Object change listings
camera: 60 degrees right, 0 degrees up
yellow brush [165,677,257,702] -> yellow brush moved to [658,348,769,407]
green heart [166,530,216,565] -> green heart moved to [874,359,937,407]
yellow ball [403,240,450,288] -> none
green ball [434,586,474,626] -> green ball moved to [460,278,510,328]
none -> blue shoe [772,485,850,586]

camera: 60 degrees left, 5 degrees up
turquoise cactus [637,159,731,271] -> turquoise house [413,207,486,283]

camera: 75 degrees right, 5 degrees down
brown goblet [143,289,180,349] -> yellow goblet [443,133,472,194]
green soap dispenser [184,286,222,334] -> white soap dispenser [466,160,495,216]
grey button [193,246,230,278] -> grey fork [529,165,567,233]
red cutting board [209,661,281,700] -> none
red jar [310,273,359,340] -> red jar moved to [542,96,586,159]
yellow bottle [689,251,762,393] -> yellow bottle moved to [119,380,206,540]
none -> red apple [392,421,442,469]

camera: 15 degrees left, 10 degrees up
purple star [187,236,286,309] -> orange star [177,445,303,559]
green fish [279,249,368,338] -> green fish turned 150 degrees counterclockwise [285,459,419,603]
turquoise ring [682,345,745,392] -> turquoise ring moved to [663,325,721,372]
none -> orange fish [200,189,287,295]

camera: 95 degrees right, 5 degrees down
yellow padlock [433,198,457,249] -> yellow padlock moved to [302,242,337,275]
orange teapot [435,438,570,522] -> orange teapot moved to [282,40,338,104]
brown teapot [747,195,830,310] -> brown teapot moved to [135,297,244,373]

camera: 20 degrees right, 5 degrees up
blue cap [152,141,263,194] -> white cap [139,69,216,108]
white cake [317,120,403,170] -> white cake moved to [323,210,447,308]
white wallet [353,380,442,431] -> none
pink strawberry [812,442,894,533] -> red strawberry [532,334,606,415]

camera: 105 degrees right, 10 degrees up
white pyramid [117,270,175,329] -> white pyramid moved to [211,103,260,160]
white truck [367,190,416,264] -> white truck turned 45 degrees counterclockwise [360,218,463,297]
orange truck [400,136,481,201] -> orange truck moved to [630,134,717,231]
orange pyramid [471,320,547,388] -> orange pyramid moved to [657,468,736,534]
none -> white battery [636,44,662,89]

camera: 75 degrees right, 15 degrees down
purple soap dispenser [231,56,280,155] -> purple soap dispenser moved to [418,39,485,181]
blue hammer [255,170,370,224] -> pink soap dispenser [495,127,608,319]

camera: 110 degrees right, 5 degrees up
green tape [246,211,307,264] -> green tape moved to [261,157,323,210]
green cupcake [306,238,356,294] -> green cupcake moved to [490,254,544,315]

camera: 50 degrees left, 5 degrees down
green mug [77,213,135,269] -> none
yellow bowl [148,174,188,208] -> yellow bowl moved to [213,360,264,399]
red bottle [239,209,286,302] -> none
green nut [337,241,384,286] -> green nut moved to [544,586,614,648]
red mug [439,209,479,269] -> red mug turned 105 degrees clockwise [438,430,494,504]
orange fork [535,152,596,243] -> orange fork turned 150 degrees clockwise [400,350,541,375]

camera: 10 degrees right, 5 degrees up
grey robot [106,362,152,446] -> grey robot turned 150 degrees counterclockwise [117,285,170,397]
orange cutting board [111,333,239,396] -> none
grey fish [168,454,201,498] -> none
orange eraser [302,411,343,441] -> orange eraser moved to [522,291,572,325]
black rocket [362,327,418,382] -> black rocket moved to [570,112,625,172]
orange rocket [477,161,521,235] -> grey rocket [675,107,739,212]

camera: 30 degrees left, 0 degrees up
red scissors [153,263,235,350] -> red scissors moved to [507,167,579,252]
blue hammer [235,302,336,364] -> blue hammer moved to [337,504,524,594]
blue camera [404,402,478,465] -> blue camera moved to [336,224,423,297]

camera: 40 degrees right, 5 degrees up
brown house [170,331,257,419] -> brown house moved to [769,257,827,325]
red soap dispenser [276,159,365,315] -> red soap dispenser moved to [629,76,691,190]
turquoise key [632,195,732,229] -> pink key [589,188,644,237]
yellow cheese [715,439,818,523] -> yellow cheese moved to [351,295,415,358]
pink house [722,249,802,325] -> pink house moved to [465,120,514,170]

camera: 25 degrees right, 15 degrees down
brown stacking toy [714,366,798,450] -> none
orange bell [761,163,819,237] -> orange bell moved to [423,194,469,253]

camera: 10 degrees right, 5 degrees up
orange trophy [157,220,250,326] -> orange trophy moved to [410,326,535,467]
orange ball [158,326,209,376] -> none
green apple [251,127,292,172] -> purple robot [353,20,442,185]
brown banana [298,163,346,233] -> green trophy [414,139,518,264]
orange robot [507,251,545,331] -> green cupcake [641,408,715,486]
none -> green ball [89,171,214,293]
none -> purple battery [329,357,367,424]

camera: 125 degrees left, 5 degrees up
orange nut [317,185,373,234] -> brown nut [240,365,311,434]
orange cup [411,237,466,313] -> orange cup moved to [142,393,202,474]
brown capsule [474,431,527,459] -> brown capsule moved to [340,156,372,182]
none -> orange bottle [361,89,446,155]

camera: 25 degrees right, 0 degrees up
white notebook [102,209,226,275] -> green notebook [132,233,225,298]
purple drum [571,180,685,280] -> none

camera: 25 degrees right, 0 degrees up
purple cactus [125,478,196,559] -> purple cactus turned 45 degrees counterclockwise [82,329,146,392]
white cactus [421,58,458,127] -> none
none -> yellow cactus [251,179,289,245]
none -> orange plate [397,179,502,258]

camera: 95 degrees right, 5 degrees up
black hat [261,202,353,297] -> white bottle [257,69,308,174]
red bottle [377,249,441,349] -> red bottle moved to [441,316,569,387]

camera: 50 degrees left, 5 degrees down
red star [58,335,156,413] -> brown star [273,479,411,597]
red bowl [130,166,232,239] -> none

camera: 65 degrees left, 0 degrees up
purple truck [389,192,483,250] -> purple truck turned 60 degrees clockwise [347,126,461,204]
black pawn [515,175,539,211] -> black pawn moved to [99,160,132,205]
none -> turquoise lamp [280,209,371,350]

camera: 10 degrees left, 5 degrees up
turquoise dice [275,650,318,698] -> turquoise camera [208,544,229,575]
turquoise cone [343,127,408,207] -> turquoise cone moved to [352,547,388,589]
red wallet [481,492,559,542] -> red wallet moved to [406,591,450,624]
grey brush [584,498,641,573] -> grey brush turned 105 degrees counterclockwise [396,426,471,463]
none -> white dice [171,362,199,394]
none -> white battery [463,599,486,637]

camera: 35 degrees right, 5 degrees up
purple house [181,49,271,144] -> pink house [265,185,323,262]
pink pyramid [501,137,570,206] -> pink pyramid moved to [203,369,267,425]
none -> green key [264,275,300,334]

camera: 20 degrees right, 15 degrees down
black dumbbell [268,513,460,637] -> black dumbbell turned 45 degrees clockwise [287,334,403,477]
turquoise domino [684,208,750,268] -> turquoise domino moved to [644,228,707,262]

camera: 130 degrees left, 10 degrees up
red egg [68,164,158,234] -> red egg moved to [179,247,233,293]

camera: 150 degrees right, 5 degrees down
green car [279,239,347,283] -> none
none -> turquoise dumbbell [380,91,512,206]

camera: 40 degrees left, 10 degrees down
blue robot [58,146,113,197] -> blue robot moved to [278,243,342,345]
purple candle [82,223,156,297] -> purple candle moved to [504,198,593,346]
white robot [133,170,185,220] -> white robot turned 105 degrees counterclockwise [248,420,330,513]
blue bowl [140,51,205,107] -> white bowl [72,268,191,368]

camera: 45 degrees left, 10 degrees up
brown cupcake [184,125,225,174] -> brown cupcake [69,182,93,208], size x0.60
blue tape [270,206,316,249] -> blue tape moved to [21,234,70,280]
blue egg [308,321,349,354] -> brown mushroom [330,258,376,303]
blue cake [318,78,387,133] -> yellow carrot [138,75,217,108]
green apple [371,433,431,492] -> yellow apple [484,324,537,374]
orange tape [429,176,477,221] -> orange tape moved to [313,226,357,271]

> **About this task**
I need exact copies of the lines from the one holding "blue tape [270,206,316,249]" through the end of the records above, and nothing beyond them.

> **Your solution**
blue tape [270,206,316,249] -> blue tape moved to [21,234,70,280]
blue egg [308,321,349,354] -> brown mushroom [330,258,376,303]
blue cake [318,78,387,133] -> yellow carrot [138,75,217,108]
green apple [371,433,431,492] -> yellow apple [484,324,537,374]
orange tape [429,176,477,221] -> orange tape moved to [313,226,357,271]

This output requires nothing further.